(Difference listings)
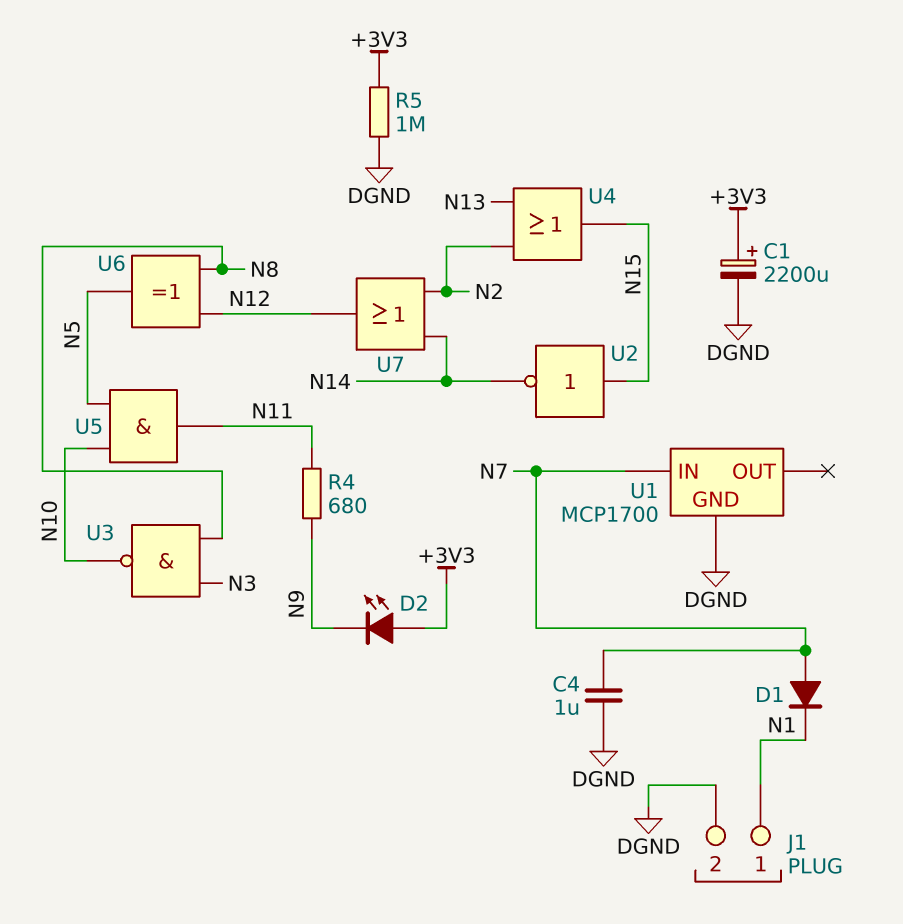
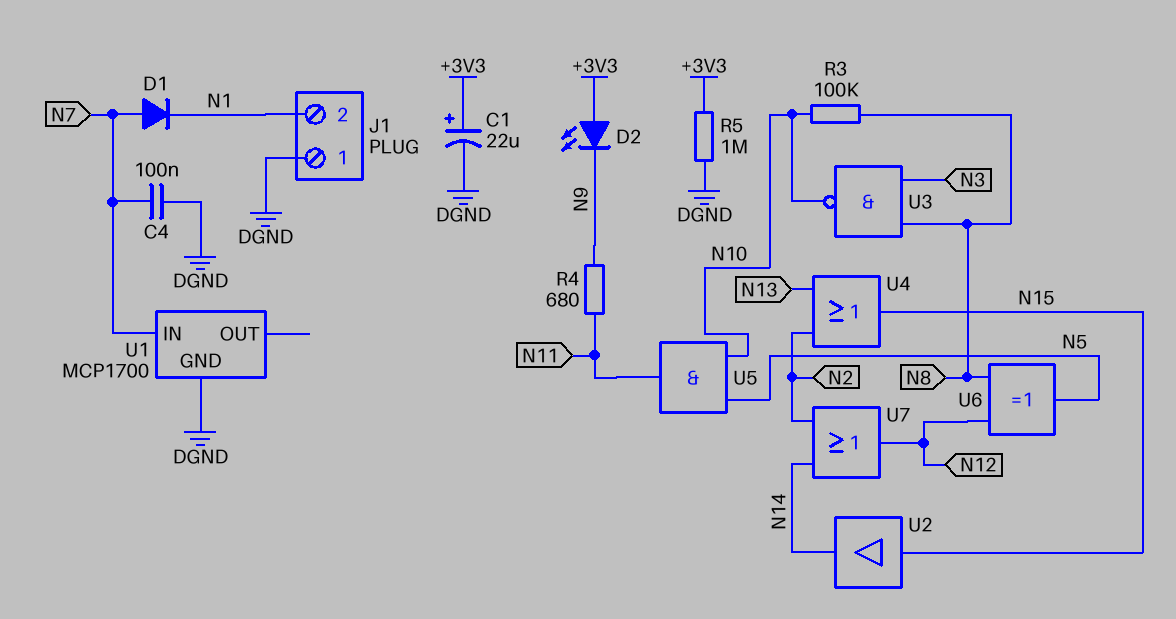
C1: 2200uF (plus +3V3, minus DGND) -> 22uF (plus +3V3, minus DGND)
C4: 1uF (DGND, N7) -> 100nF (DGND, N7)
J1 pin 1: N1 -> DGND
J1 pin 2: DGND -> N1
R3: none -> 100k (N8, N10)
U2: NOT (in N15, out N14) -> buffer (in N15, out N14)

## EXERCISE BRIEF
Restate exactly each line of the data from the one bearing "J1 pin 1: N1 -> DGND" to the end, and add nothing.

## RESULT OF THIS TASK
J1 pin 1: N1 -> DGND
J1 pin 2: DGND -> N1
R3: none -> 100k (N8, N10)
U2: NOT (in N15, out N14) -> buffer (in N15, out N14)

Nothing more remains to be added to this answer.